Prompt
Reproduce exactly the lines below from the one containing "C8: 4.7nF (VO, VX) -> 4.7nF (SIG, VX)" through the one containing "R6: 4.7k (0V, VO) -> none", including both, and nothing else.

Records for the task
▼

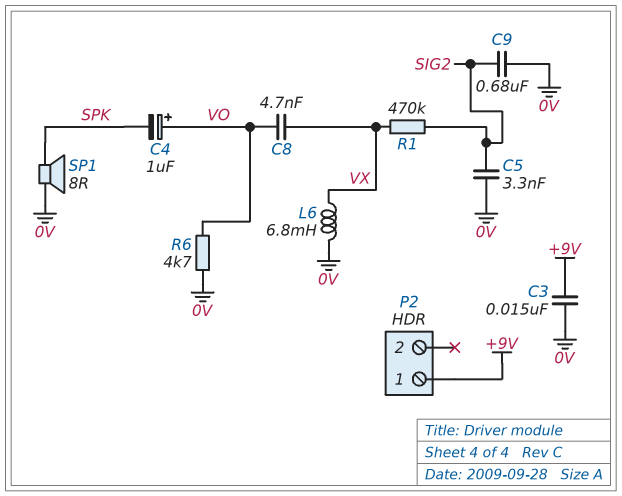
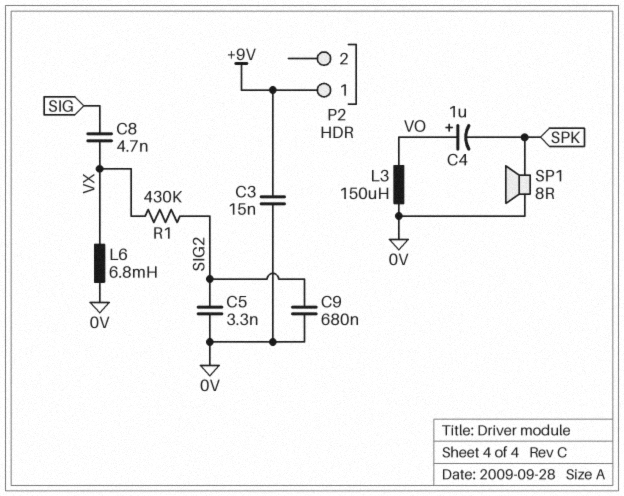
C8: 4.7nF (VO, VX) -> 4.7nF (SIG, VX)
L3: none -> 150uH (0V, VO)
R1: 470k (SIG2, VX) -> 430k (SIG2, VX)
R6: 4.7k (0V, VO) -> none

▲
▼

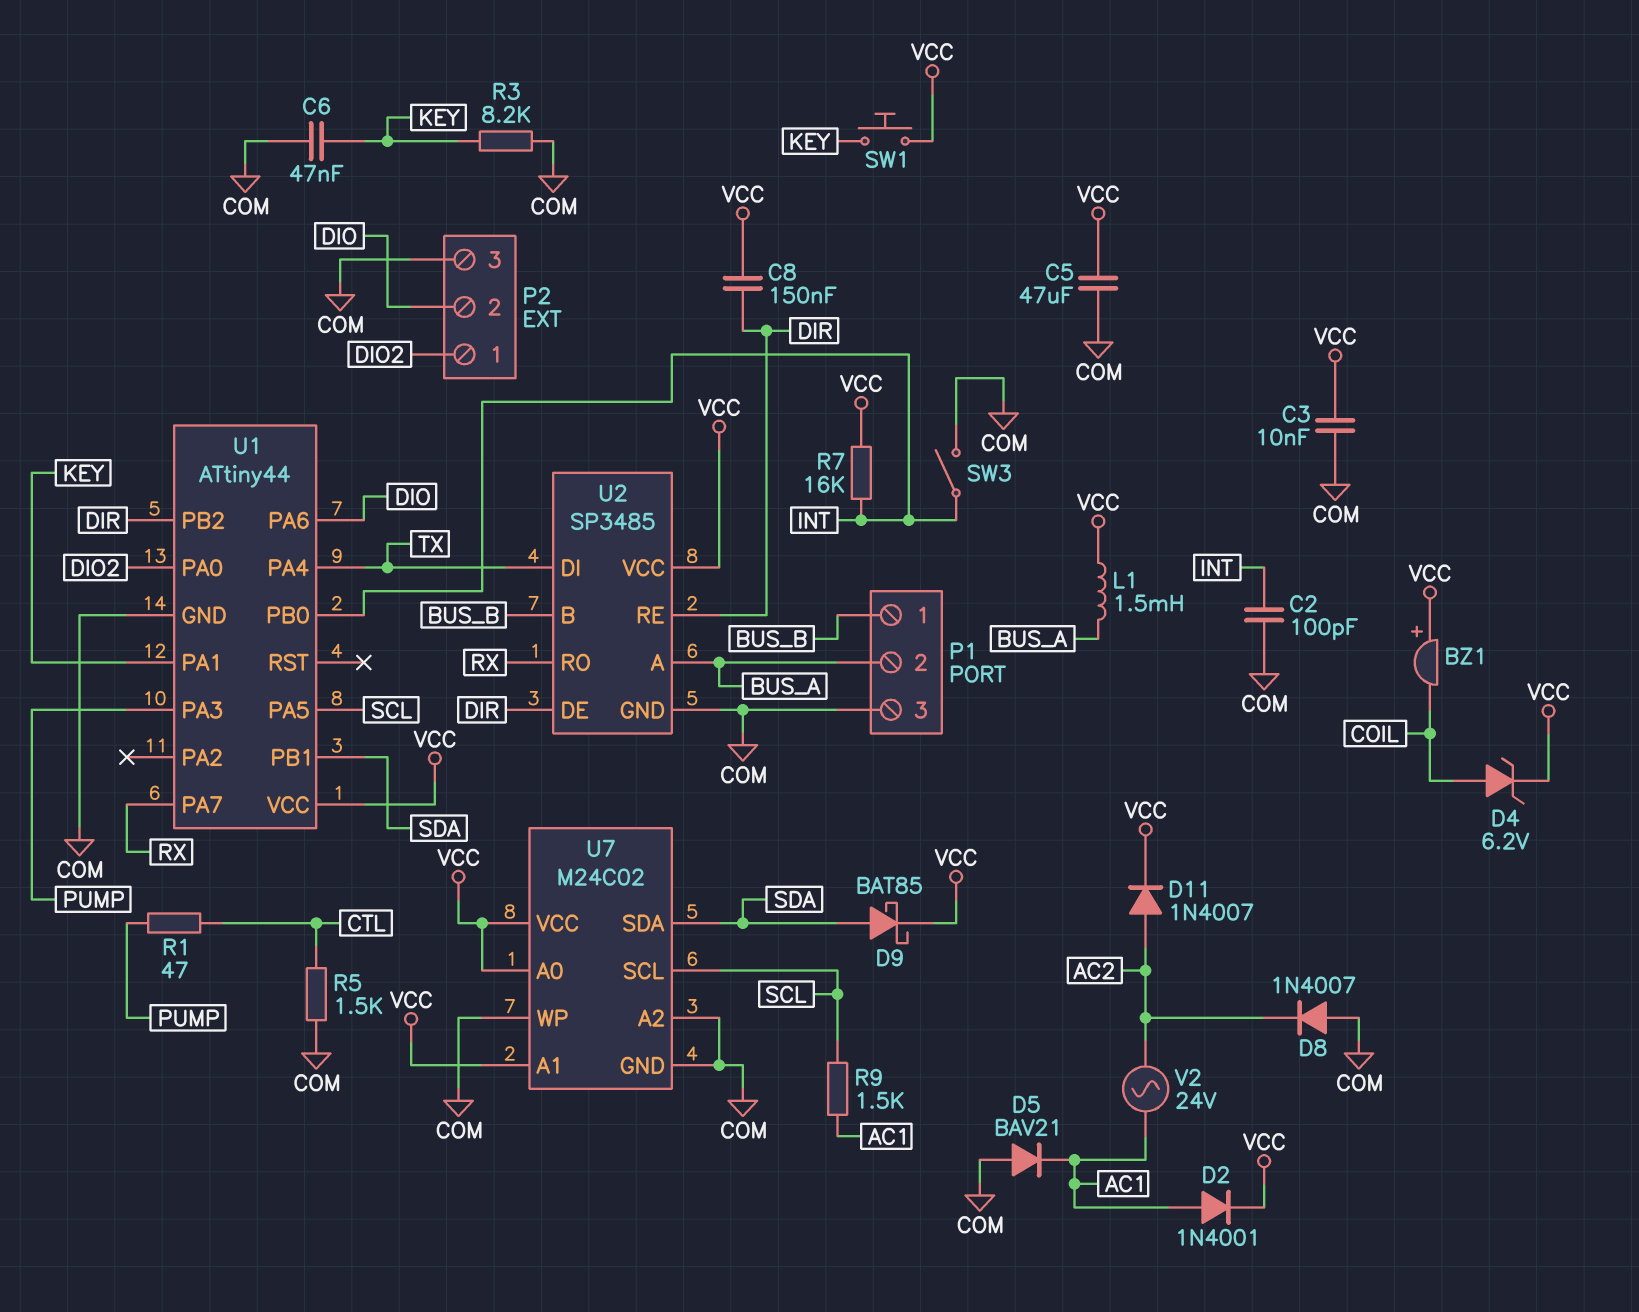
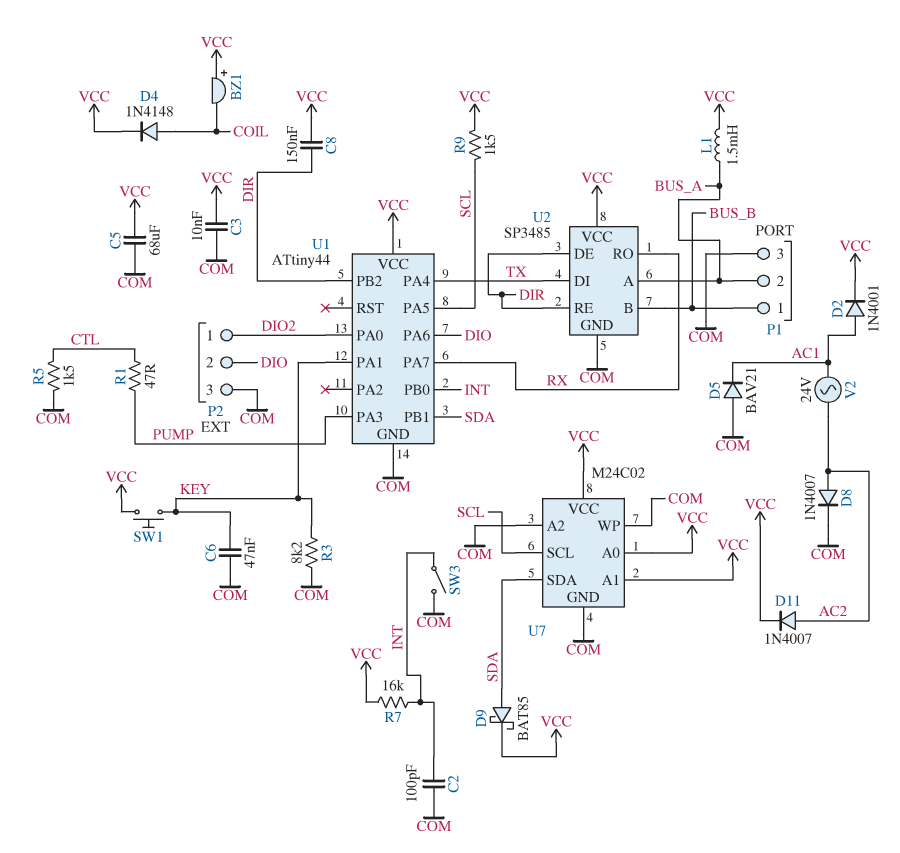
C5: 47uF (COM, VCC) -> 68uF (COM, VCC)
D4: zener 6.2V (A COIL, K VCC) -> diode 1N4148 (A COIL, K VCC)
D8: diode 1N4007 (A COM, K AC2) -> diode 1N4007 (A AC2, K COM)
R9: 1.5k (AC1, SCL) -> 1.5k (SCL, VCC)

▲

Answer space
C8: 4.7nF (VO, VX) -> 4.7nF (SIG, VX)
L3: none -> 150uH (0V, VO)
R1: 470k (SIG2, VX) -> 430k (SIG2, VX)
R6: 4.7k (0V, VO) -> none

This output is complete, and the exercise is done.